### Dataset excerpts
= = =

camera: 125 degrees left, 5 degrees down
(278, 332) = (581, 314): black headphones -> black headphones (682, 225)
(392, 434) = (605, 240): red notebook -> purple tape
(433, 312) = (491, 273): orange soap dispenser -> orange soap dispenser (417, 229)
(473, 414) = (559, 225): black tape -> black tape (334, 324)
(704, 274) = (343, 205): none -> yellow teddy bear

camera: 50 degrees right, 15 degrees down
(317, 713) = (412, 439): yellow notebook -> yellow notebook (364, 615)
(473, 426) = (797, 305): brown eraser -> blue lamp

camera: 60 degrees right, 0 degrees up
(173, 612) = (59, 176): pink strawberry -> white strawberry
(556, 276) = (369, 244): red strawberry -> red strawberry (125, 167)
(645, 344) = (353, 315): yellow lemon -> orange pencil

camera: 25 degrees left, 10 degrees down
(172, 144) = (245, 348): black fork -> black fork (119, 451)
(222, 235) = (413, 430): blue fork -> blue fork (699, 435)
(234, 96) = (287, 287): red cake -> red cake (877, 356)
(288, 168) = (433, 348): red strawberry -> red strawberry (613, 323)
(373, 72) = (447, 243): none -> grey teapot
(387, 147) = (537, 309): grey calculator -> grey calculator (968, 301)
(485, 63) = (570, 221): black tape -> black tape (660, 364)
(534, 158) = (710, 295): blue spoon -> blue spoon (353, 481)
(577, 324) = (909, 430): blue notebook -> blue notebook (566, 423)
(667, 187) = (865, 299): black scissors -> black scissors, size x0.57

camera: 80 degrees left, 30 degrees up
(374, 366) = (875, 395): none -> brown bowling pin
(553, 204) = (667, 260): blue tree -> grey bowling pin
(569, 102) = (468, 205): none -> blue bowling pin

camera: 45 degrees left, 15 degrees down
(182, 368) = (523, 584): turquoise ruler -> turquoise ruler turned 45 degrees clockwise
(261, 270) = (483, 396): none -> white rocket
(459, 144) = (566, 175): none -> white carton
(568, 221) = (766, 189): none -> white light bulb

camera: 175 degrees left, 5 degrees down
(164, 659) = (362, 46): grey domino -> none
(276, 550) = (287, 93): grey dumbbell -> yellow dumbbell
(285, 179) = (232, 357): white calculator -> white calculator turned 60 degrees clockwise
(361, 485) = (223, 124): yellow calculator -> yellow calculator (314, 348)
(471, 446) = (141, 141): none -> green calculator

= = =

### ACTION ITEM
Using the records above, repeat exactly the lines from the first one through the line with "(317, 713) = (412, 439): yellow".

### SOLVED PROBLEM
camera: 125 degrees left, 5 degrees down
(278, 332) = (581, 314): black headphones -> black headphones (682, 225)
(392, 434) = (605, 240): red notebook -> purple tape
(433, 312) = (491, 273): orange soap dispenser -> orange soap dispenser (417, 229)
(473, 414) = (559, 225): black tape -> black tape (334, 324)
(704, 274) = (343, 205): none -> yellow teddy bear

camera: 50 degrees right, 15 degrees down
(317, 713) = (412, 439): yellow notebook -> yellow notebook (364, 615)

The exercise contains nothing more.